Required work
Each of the entries below should be written out exactly as it reads.

[Opening Materials provided section]

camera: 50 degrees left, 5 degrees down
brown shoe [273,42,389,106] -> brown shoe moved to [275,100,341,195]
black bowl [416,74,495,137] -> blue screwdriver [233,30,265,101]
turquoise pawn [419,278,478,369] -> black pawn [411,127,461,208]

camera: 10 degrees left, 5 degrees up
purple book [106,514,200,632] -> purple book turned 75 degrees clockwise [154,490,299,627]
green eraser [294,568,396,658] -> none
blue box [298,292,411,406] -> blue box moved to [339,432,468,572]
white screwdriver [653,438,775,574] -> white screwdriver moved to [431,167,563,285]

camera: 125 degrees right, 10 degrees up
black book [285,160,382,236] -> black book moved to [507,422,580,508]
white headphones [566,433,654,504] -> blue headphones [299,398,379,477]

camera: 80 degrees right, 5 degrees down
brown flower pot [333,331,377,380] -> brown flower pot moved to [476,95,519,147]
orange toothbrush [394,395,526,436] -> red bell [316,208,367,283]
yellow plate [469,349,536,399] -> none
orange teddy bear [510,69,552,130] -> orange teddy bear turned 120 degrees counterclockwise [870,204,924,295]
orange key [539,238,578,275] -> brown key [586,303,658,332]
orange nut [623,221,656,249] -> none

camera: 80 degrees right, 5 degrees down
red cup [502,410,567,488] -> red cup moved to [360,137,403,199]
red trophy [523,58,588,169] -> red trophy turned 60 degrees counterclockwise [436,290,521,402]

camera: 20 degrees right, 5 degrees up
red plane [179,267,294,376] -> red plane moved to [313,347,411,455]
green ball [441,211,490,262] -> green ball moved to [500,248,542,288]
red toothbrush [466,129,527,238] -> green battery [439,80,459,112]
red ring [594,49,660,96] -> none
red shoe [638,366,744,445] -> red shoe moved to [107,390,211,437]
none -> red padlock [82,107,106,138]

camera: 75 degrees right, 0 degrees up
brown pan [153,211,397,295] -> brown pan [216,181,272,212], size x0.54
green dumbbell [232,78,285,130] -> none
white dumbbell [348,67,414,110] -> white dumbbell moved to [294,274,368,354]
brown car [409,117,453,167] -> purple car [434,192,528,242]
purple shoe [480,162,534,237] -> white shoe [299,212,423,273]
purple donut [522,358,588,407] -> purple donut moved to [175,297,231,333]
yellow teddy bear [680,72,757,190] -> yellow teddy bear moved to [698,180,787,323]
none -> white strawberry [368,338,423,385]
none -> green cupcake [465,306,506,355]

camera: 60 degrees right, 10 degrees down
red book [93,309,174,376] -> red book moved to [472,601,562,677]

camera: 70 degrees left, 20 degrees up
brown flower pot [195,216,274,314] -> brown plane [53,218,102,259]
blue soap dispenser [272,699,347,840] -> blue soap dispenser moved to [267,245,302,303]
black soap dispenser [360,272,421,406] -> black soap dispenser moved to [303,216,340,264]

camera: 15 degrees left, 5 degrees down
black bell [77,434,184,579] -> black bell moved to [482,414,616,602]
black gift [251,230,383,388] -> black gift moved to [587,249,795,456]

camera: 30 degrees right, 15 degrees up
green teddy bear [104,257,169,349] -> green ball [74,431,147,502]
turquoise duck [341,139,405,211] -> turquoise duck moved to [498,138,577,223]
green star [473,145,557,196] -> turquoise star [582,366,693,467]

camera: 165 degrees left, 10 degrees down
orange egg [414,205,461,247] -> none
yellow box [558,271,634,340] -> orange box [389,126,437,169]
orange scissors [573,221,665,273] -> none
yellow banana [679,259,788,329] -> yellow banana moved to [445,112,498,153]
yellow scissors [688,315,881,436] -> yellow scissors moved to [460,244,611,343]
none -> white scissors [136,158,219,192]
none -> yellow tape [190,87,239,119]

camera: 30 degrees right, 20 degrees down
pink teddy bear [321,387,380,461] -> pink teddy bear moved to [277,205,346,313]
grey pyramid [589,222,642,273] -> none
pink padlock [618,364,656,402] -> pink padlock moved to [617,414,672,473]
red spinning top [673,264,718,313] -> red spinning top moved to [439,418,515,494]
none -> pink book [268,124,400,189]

[Closing Materials provided section]

Answer for the task
camera: 50 degrees left, 5 degrees down
brown shoe [273,42,389,106] -> brown shoe moved to [275,100,341,195]
black bowl [416,74,495,137] -> blue screwdriver [233,30,265,101]
turquoise pawn [419,278,478,369] -> black pawn [411,127,461,208]

camera: 10 degrees left, 5 degrees up
purple book [106,514,200,632] -> purple book turned 75 degrees clockwise [154,490,299,627]
green eraser [294,568,396,658] -> none
blue box [298,292,411,406] -> blue box moved to [339,432,468,572]
white screwdriver [653,438,775,574] -> white screwdriver moved to [431,167,563,285]

camera: 125 degrees right, 10 degrees up
black book [285,160,382,236] -> black book moved to [507,422,580,508]
white headphones [566,433,654,504] -> blue headphones [299,398,379,477]

camera: 80 degrees right, 5 degrees down
brown flower pot [333,331,377,380] -> brown flower pot moved to [476,95,519,147]
orange toothbrush [394,395,526,436] -> red bell [316,208,367,283]
yellow plate [469,349,536,399] -> none
orange teddy bear [510,69,552,130] -> orange teddy bear turned 120 degrees counterclockwise [870,204,924,295]
orange key [539,238,578,275] -> brown key [586,303,658,332]
orange nut [623,221,656,249] -> none

camera: 80 degrees right, 5 degrees down
red cup [502,410,567,488] -> red cup moved to [360,137,403,199]
red trophy [523,58,588,169] -> red trophy turned 60 degrees counterclockwise [436,290,521,402]

camera: 20 degrees right, 5 degrees up
red plane [179,267,294,376] -> red plane moved to [313,347,411,455]
green ball [441,211,490,262] -> green ball moved to [500,248,542,288]
red toothbrush [466,129,527,238] -> green battery [439,80,459,112]
red ring [594,49,660,96] -> none
red shoe [638,366,744,445] -> red shoe moved to [107,390,211,437]
none -> red padlock [82,107,106,138]

camera: 75 degrees right, 0 degrees up
brown pan [153,211,397,295] -> brown pan [216,181,272,212], size x0.54
green dumbbell [232,78,285,130] -> none
white dumbbell [348,67,414,110] -> white dumbbell moved to [294,274,368,354]
brown car [409,117,453,167] -> purple car [434,192,528,242]
purple shoe [480,162,534,237] -> white shoe [299,212,423,273]
purple donut [522,358,588,407] -> purple donut moved to [175,297,231,333]
yellow teddy bear [680,72,757,190] -> yellow teddy bear moved to [698,180,787,323]
none -> white strawberry [368,338,423,385]
none -> green cupcake [465,306,506,355]

camera: 60 degrees right, 10 degrees down
red book [93,309,174,376] -> red book moved to [472,601,562,677]

camera: 70 degrees left, 20 degrees up
brown flower pot [195,216,274,314] -> brown plane [53,218,102,259]
blue soap dispenser [272,699,347,840] -> blue soap dispenser moved to [267,245,302,303]
black soap dispenser [360,272,421,406] -> black soap dispenser moved to [303,216,340,264]

camera: 15 degrees left, 5 degrees down
black bell [77,434,184,579] -> black bell moved to [482,414,616,602]
black gift [251,230,383,388] -> black gift moved to [587,249,795,456]

camera: 30 degrees right, 15 degrees up
green teddy bear [104,257,169,349] -> green ball [74,431,147,502]
turquoise duck [341,139,405,211] -> turquoise duck moved to [498,138,577,223]
green star [473,145,557,196] -> turquoise star [582,366,693,467]

camera: 165 degrees left, 10 degrees down
orange egg [414,205,461,247] -> none
yellow box [558,271,634,340] -> orange box [389,126,437,169]
orange scissors [573,221,665,273] -> none
yellow banana [679,259,788,329] -> yellow banana moved to [445,112,498,153]
yellow scissors [688,315,881,436] -> yellow scissors moved to [460,244,611,343]
none -> white scissors [136,158,219,192]
none -> yellow tape [190,87,239,119]

camera: 30 degrees right, 20 degrees down
pink teddy bear [321,387,380,461] -> pink teddy bear moved to [277,205,346,313]
grey pyramid [589,222,642,273] -> none
pink padlock [618,364,656,402] -> pink padlock moved to [617,414,672,473]
red spinning top [673,264,718,313] -> red spinning top moved to [439,418,515,494]
none -> pink book [268,124,400,189]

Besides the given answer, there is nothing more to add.